[Some records]
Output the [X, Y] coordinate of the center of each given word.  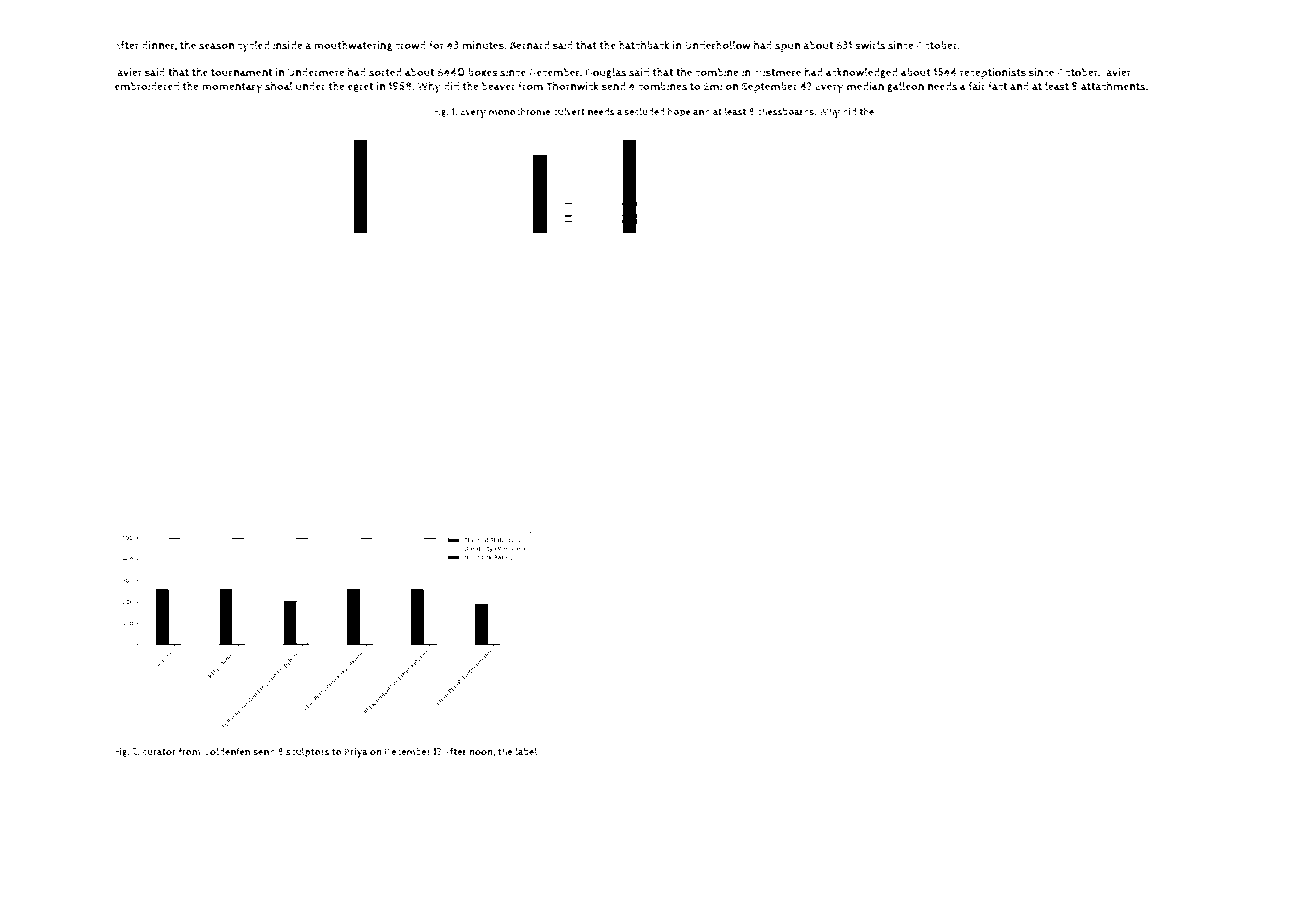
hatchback [644, 45]
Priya [356, 753]
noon [481, 752]
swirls [870, 45]
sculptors [307, 752]
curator [159, 752]
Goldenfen [227, 751]
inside [288, 45]
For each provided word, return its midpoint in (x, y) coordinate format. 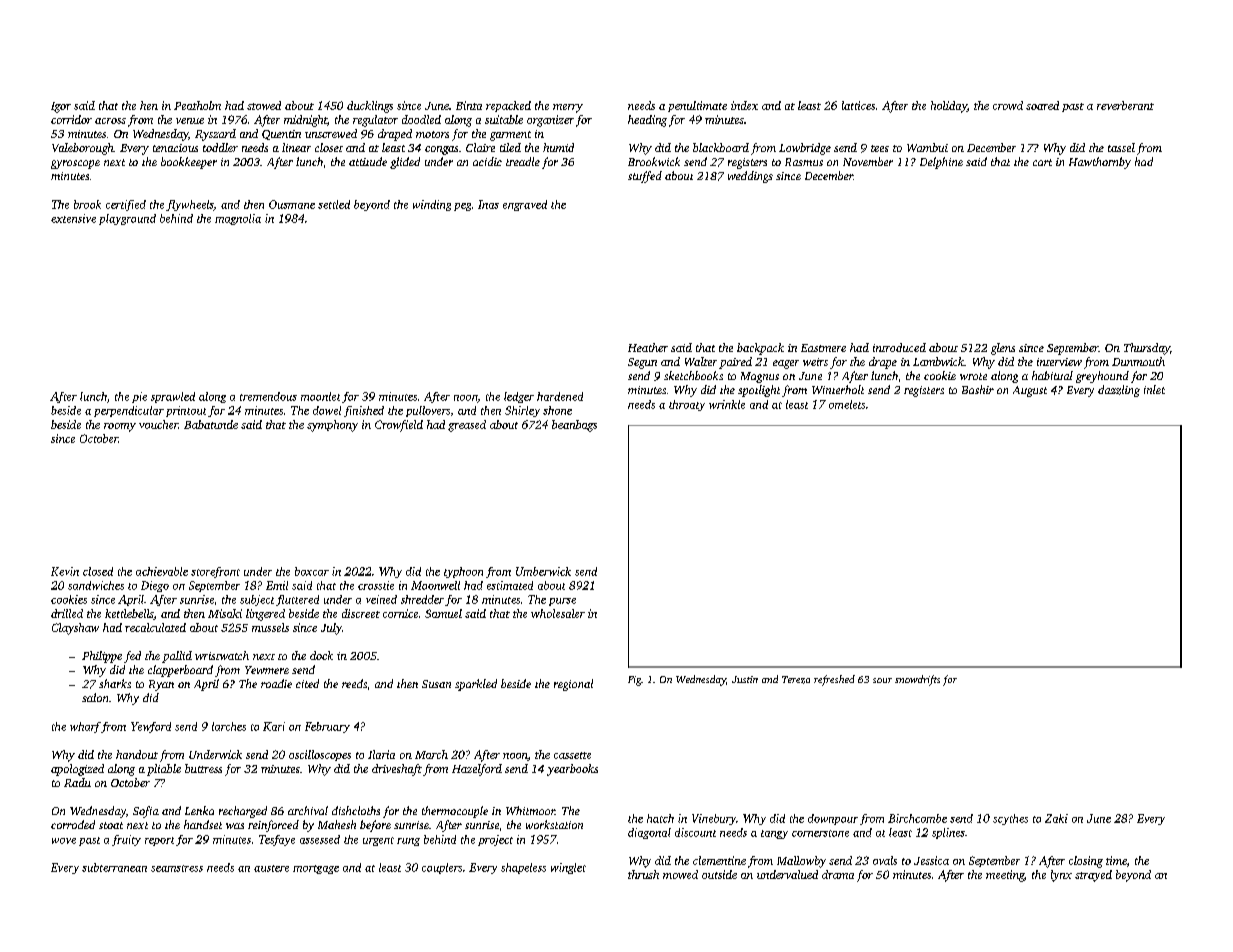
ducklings (370, 107)
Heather (648, 347)
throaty (687, 405)
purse (562, 602)
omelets (847, 404)
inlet (1154, 389)
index (744, 105)
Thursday (1147, 349)
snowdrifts (917, 680)
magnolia (238, 219)
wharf (85, 727)
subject (257, 600)
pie (139, 397)
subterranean (114, 867)
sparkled (476, 685)
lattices (858, 105)
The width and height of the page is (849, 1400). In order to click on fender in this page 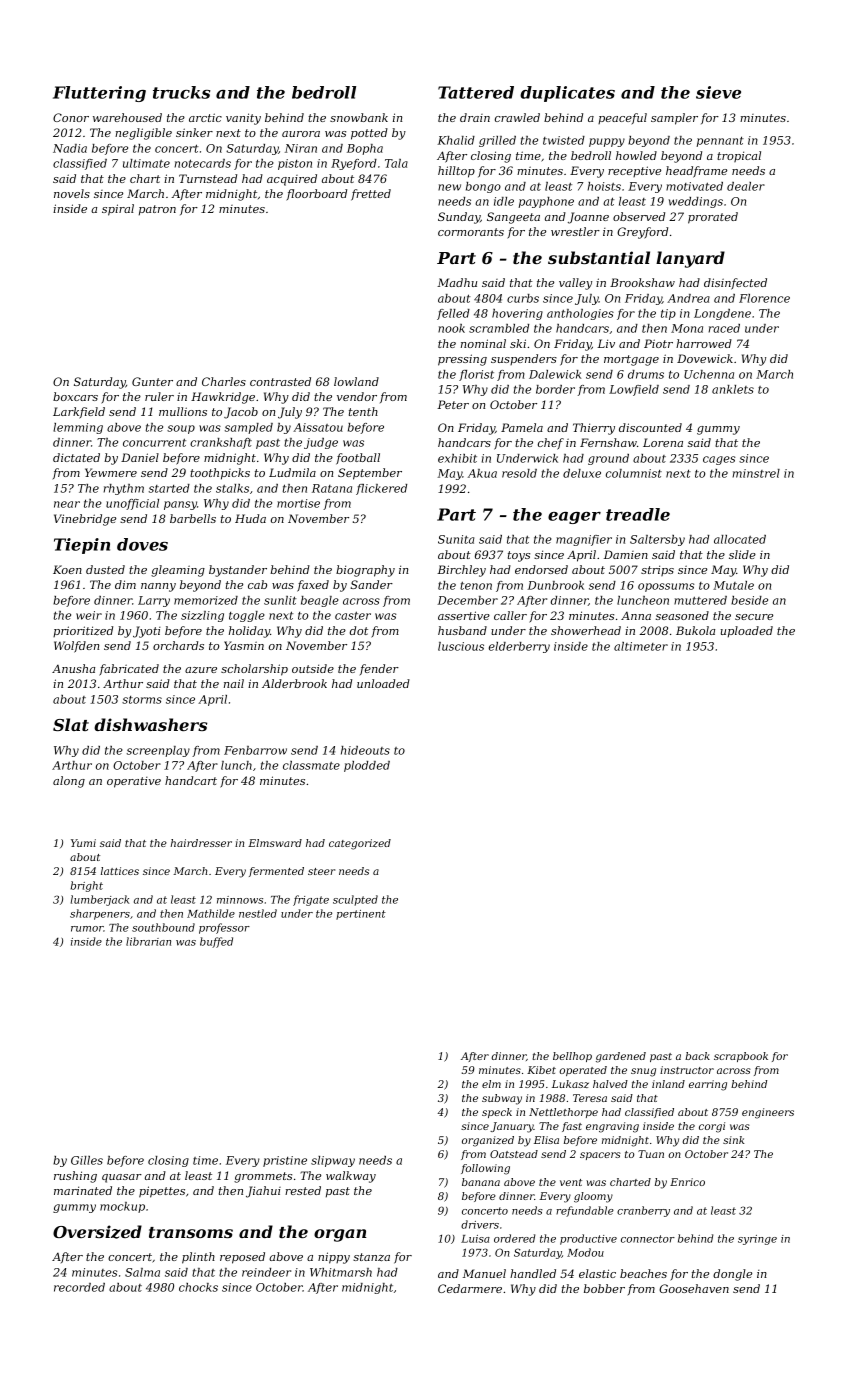, I will do `click(379, 669)`.
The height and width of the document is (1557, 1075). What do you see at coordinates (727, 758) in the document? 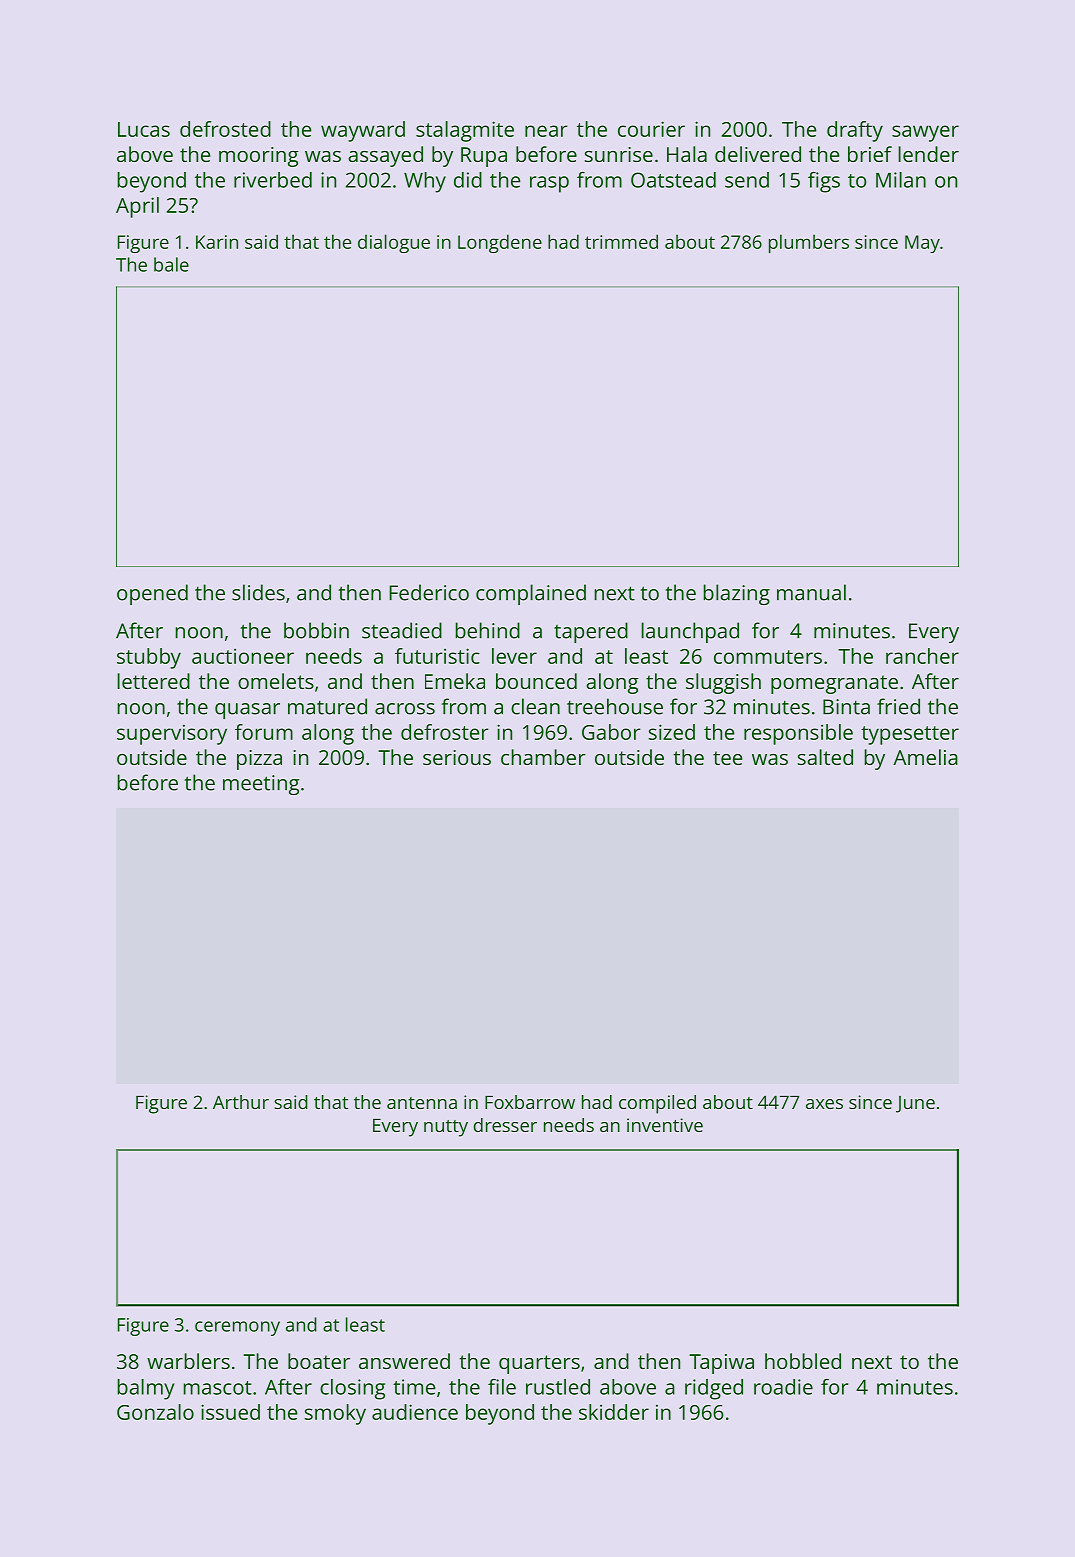
I see `tee` at bounding box center [727, 758].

# What is asked
Rewrite the stretch from the line containing "swirls [870, 45]" through the line containing "inlet (1154, 389)" with "purse" changed to "wallet" and everything else kept the same. Give only those lines, and omit the pictures.

# Result of this task
swirls [870, 45]
sculptors [307, 752]
curator [159, 752]
Goldenfen [227, 751]
inside [288, 45]
For each provided word, return its midpoint in (x, y) coordinate format. 
ducklings (370, 107)
Heather (648, 347)
throaty (687, 405)
wallet (562, 602)
omelets (847, 404)
inlet (1154, 389)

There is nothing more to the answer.